#### Instructions for the task:
From the entries below, copy every line that holds the word "turquoise".

#### Excerpted records:
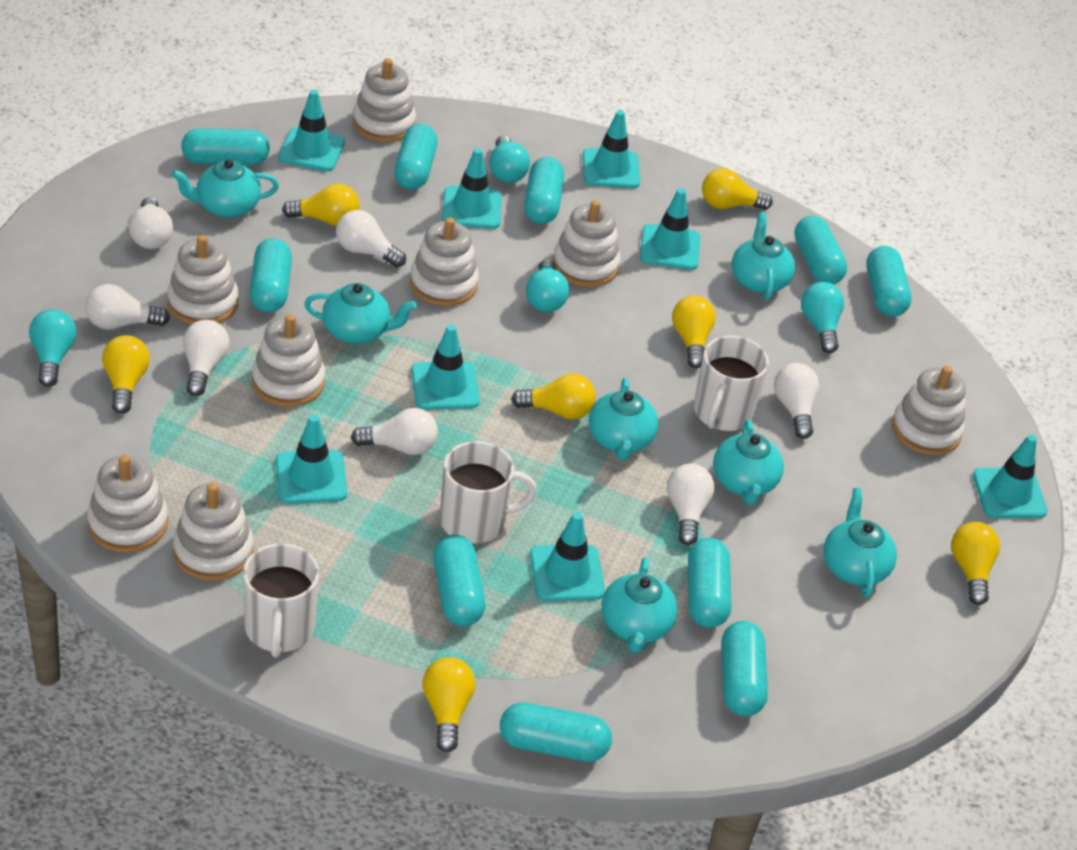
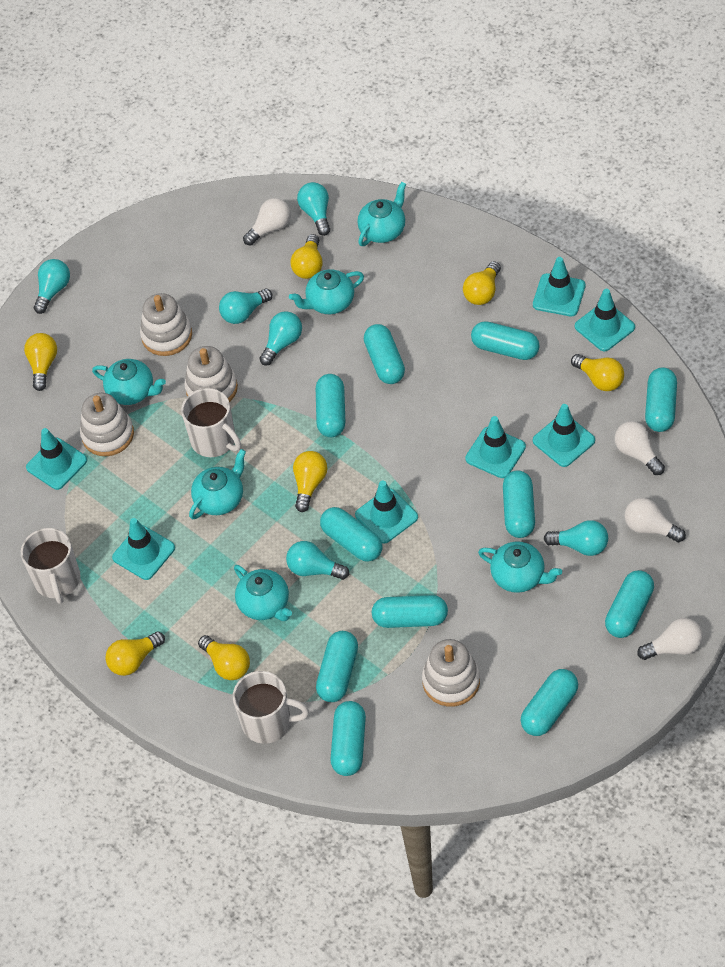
turquoise capsule: 10 -> 11
turquoise light bulb: 4 -> 6
turquoise teapot: 7 -> 6
turquoise traffic cone: 8 -> 7
white light bulb: 7 -> 4
white stacking toy: 8 -> 4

#### Response below:
turquoise capsule: 10 -> 11
turquoise light bulb: 4 -> 6
turquoise teapot: 7 -> 6
turquoise traffic cone: 8 -> 7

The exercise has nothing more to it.